DATA EXTRACT

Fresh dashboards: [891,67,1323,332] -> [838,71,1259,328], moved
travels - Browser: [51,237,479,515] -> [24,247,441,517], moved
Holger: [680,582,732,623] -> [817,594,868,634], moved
...
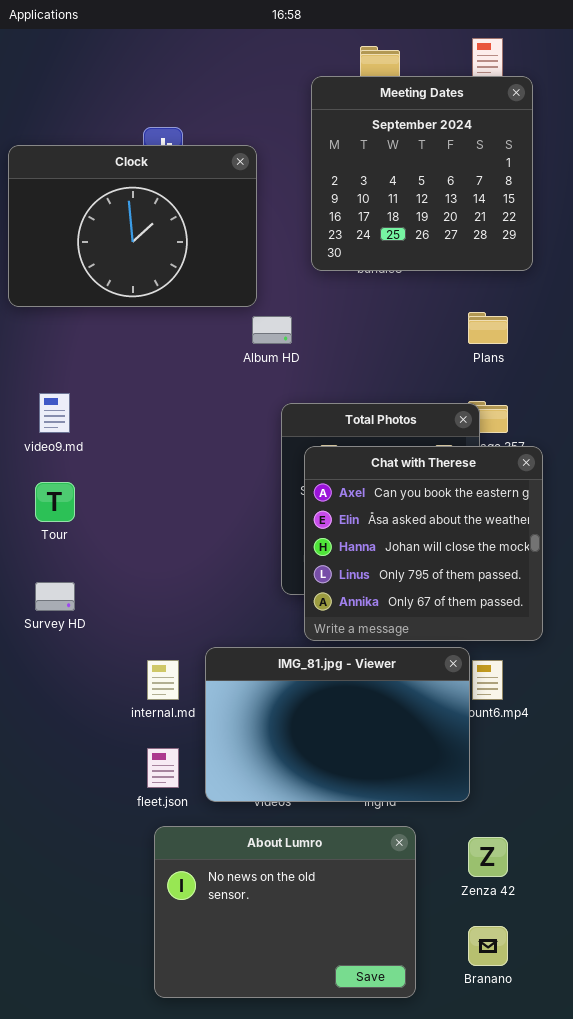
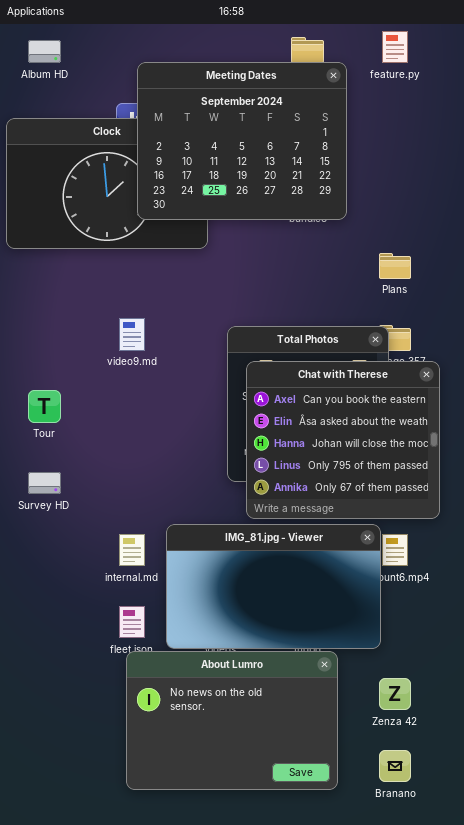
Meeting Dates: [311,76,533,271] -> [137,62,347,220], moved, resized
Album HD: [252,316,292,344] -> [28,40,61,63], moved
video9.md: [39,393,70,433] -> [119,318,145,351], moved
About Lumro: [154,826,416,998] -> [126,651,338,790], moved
--
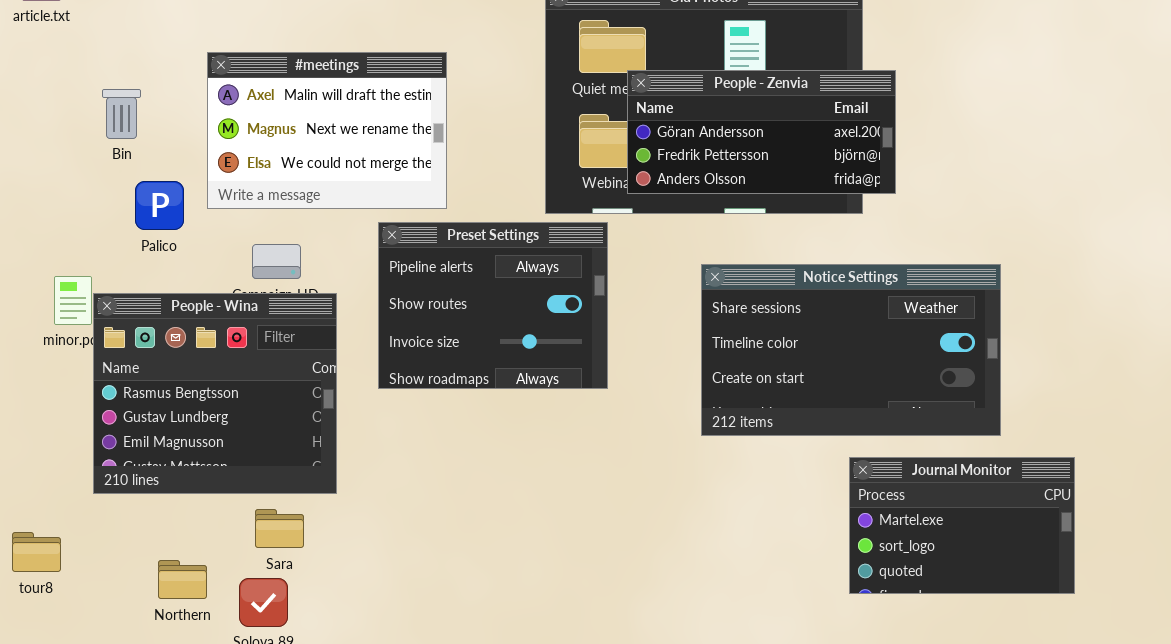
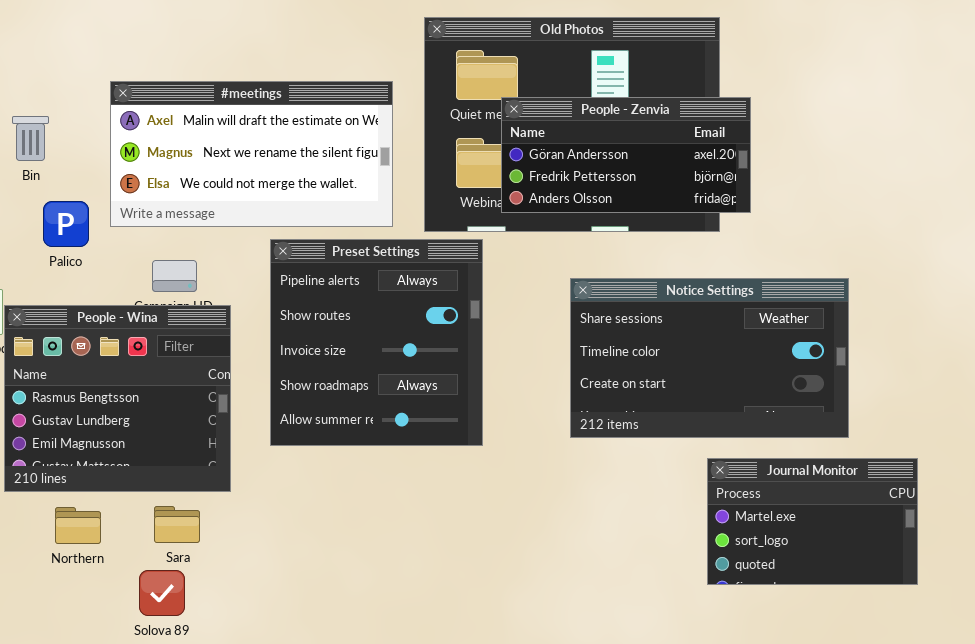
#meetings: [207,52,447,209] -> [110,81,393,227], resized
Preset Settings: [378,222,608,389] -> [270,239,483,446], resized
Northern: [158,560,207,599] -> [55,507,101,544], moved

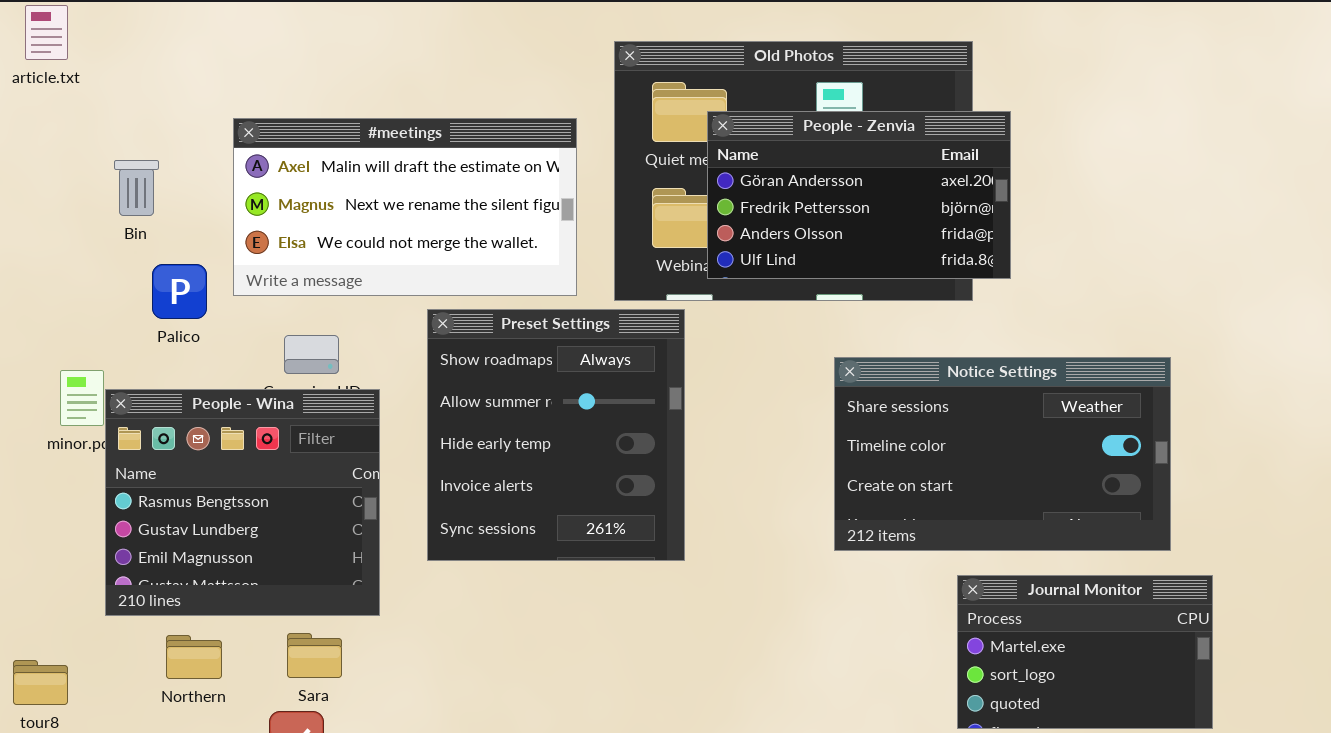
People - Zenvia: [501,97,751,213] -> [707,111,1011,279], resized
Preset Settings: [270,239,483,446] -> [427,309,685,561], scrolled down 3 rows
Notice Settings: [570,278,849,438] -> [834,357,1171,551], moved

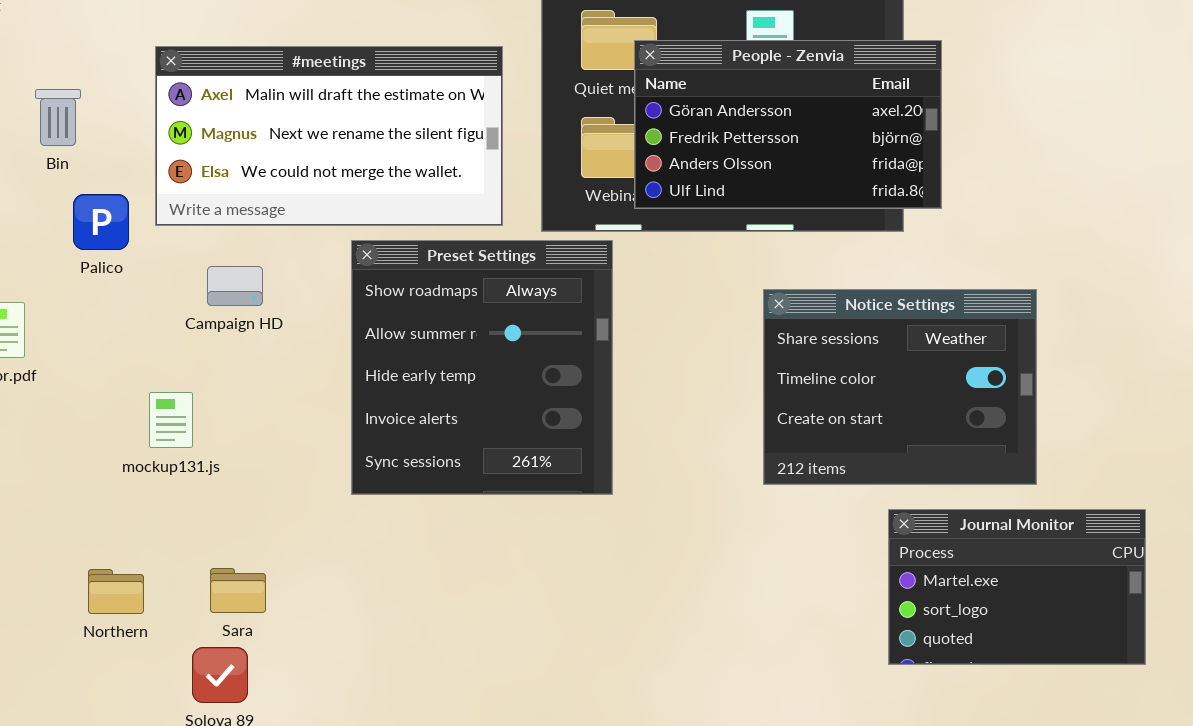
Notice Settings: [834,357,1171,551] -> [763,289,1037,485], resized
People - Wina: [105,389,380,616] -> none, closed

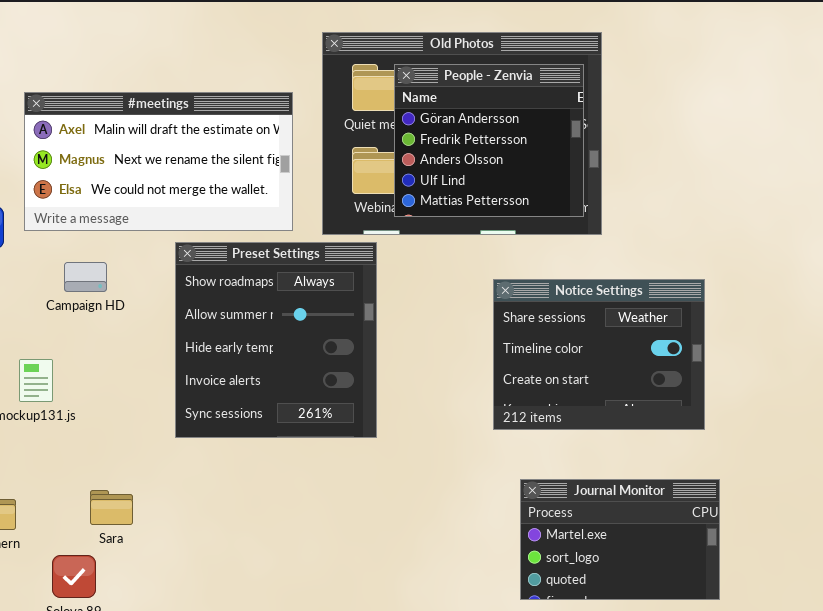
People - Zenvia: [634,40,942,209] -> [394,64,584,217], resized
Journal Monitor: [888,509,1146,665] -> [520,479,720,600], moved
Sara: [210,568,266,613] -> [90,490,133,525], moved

EXERCISE
Could you set down, word for word, only the lines above from the line with "Fresh dashboards: [891,67,1323,332]" to the line with "Holger: [680,582,732,623] ->", including both?

EXERCISE OUTPUT
Fresh dashboards: [891,67,1323,332] -> [838,71,1259,328], moved
travels - Browser: [51,237,479,515] -> [24,247,441,517], moved
Holger: [680,582,732,623] -> [817,594,868,634], moved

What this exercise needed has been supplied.